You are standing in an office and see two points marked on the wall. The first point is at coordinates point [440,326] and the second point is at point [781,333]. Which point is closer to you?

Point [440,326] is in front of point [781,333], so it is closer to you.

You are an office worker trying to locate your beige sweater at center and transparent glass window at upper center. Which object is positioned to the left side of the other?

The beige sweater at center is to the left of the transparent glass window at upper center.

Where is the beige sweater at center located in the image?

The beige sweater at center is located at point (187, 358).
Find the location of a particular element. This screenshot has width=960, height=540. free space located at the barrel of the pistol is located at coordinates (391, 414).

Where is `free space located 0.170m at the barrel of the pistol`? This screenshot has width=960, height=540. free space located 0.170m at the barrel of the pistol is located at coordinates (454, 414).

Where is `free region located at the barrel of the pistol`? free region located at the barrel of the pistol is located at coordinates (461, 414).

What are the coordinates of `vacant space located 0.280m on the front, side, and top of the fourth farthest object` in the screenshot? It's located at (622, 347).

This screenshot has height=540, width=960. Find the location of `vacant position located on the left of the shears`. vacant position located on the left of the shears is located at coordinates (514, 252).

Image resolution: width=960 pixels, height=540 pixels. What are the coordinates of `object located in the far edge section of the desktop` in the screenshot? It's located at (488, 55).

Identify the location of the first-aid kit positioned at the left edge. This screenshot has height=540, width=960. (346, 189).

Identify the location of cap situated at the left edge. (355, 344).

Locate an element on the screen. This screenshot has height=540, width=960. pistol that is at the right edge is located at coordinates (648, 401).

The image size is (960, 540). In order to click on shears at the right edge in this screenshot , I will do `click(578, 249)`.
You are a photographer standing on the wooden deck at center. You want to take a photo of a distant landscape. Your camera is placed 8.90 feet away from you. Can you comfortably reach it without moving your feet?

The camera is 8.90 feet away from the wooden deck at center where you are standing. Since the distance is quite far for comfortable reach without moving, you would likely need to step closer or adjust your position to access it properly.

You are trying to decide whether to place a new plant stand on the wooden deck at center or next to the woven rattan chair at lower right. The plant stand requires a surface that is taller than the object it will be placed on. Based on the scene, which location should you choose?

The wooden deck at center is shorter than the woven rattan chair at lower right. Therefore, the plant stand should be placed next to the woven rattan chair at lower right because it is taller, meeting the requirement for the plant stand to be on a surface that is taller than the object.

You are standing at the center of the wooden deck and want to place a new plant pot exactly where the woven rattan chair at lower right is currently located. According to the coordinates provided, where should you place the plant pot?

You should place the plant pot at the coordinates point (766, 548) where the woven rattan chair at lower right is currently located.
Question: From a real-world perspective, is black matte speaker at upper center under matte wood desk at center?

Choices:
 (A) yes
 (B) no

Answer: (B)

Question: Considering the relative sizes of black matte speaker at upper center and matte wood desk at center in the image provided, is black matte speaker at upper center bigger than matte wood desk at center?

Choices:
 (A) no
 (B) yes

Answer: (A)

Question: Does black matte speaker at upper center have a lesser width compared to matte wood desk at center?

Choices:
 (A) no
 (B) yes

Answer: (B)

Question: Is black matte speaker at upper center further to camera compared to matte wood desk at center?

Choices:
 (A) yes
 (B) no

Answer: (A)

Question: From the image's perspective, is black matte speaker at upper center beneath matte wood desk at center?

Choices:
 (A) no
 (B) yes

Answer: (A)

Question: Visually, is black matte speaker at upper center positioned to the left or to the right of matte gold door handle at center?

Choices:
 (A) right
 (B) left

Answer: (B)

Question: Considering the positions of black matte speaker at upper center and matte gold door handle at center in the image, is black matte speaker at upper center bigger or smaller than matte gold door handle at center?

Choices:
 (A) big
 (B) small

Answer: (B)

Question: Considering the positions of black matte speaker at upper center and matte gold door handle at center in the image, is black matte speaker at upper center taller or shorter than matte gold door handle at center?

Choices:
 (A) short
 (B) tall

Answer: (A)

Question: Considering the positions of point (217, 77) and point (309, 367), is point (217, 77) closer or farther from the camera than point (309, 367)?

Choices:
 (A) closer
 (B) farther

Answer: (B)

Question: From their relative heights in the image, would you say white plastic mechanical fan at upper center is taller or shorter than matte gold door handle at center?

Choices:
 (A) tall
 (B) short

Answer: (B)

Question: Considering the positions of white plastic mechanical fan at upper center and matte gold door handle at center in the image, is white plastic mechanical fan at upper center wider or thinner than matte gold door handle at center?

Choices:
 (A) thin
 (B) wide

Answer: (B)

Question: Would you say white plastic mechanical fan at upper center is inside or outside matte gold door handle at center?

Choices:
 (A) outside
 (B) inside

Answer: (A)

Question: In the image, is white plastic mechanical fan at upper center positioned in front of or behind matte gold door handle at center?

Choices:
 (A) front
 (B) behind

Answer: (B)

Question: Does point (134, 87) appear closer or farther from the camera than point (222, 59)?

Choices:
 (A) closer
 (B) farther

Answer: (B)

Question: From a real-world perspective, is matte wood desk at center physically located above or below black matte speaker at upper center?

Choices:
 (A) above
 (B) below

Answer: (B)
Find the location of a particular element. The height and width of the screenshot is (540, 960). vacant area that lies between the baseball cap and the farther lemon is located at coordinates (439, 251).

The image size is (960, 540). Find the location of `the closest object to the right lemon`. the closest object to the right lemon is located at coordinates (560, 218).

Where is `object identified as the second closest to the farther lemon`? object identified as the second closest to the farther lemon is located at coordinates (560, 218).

..............................

## Activity
Rewrite all of the lines above, changing "beige sweater" to "gray sweater" and leaving everything else the same.

## Solution
You are standing in an office and see two points marked on the wall. The first point is at coordinates point [440,326] and the second point is at point [781,333]. Which point is closer to you?

Point [440,326] is in front of point [781,333], so it is closer to you.

You are an office worker trying to locate your gray sweater at center and transparent glass window at upper center. Which object is positioned to the left side of the other?

The gray sweater at center is to the left of the transparent glass window at upper center.

Where is the gray sweater at center located in the image?

The gray sweater at center is located at point (187, 358).
Find the location of a particular element. This screenshot has width=960, height=540. free space located at the barrel of the pistol is located at coordinates (391, 414).

Where is `free space located 0.170m at the barrel of the pistol`? This screenshot has width=960, height=540. free space located 0.170m at the barrel of the pistol is located at coordinates (454, 414).

Where is `free region located at the barrel of the pistol`? free region located at the barrel of the pistol is located at coordinates (461, 414).

What are the coordinates of `vacant space located 0.280m on the front, side, and top of the fourth farthest object` in the screenshot? It's located at (622, 347).

This screenshot has height=540, width=960. Find the location of `vacant position located on the left of the shears`. vacant position located on the left of the shears is located at coordinates (514, 252).

Image resolution: width=960 pixels, height=540 pixels. What are the coordinates of `object located in the far edge section of the desktop` in the screenshot? It's located at (488, 55).

Identify the location of the first-aid kit positioned at the left edge. This screenshot has height=540, width=960. (346, 189).

Identify the location of cap situated at the left edge. (355, 344).

Locate an element on the screen. This screenshot has height=540, width=960. pistol that is at the right edge is located at coordinates (648, 401).

The image size is (960, 540). In order to click on shears at the right edge in this screenshot , I will do `click(578, 249)`.
You are a photographer standing on the wooden deck at center. You want to take a photo of a distant landscape. Your camera is placed 8.90 feet away from you. Can you comfortably reach it without moving your feet?

The camera is 8.90 feet away from the wooden deck at center where you are standing. Since the distance is quite far for comfortable reach without moving, you would likely need to step closer or adjust your position to access it properly.

You are trying to decide whether to place a new plant stand on the wooden deck at center or next to the woven rattan chair at lower right. The plant stand requires a surface that is taller than the object it will be placed on. Based on the scene, which location should you choose?

The wooden deck at center is shorter than the woven rattan chair at lower right. Therefore, the plant stand should be placed next to the woven rattan chair at lower right because it is taller, meeting the requirement for the plant stand to be on a surface that is taller than the object.

You are standing at the center of the wooden deck and want to place a new plant pot exactly where the woven rattan chair at lower right is currently located. According to the coordinates provided, where should you place the plant pot?

You should place the plant pot at the coordinates point (766, 548) where the woven rattan chair at lower right is currently located.
Question: From a real-world perspective, is black matte speaker at upper center under matte wood desk at center?

Choices:
 (A) yes
 (B) no

Answer: (B)

Question: Considering the relative sizes of black matte speaker at upper center and matte wood desk at center in the image provided, is black matte speaker at upper center bigger than matte wood desk at center?

Choices:
 (A) no
 (B) yes

Answer: (A)

Question: Does black matte speaker at upper center have a lesser width compared to matte wood desk at center?

Choices:
 (A) no
 (B) yes

Answer: (B)

Question: Is black matte speaker at upper center further to camera compared to matte wood desk at center?

Choices:
 (A) yes
 (B) no

Answer: (A)

Question: From the image's perspective, is black matte speaker at upper center beneath matte wood desk at center?

Choices:
 (A) no
 (B) yes

Answer: (A)

Question: Visually, is black matte speaker at upper center positioned to the left or to the right of matte gold door handle at center?

Choices:
 (A) right
 (B) left

Answer: (B)

Question: Considering the positions of black matte speaker at upper center and matte gold door handle at center in the image, is black matte speaker at upper center bigger or smaller than matte gold door handle at center?

Choices:
 (A) big
 (B) small

Answer: (B)

Question: Considering the positions of black matte speaker at upper center and matte gold door handle at center in the image, is black matte speaker at upper center taller or shorter than matte gold door handle at center?

Choices:
 (A) short
 (B) tall

Answer: (A)

Question: Considering the positions of point (217, 77) and point (309, 367), is point (217, 77) closer or farther from the camera than point (309, 367)?

Choices:
 (A) closer
 (B) farther

Answer: (B)

Question: From their relative heights in the image, would you say white plastic mechanical fan at upper center is taller or shorter than matte gold door handle at center?

Choices:
 (A) tall
 (B) short

Answer: (B)

Question: Considering the positions of white plastic mechanical fan at upper center and matte gold door handle at center in the image, is white plastic mechanical fan at upper center wider or thinner than matte gold door handle at center?

Choices:
 (A) thin
 (B) wide

Answer: (B)

Question: Would you say white plastic mechanical fan at upper center is inside or outside matte gold door handle at center?

Choices:
 (A) outside
 (B) inside

Answer: (A)

Question: In the image, is white plastic mechanical fan at upper center positioned in front of or behind matte gold door handle at center?

Choices:
 (A) front
 (B) behind

Answer: (B)

Question: Does point (134, 87) appear closer or farther from the camera than point (222, 59)?

Choices:
 (A) closer
 (B) farther

Answer: (B)

Question: From a real-world perspective, is matte wood desk at center physically located above or below black matte speaker at upper center?

Choices:
 (A) above
 (B) below

Answer: (B)
Find the location of a particular element. The height and width of the screenshot is (540, 960). vacant area that lies between the baseball cap and the farther lemon is located at coordinates (439, 251).

The image size is (960, 540). Find the location of `the closest object to the right lemon`. the closest object to the right lemon is located at coordinates (560, 218).

Where is `object identified as the second closest to the farther lemon`? object identified as the second closest to the farther lemon is located at coordinates (560, 218).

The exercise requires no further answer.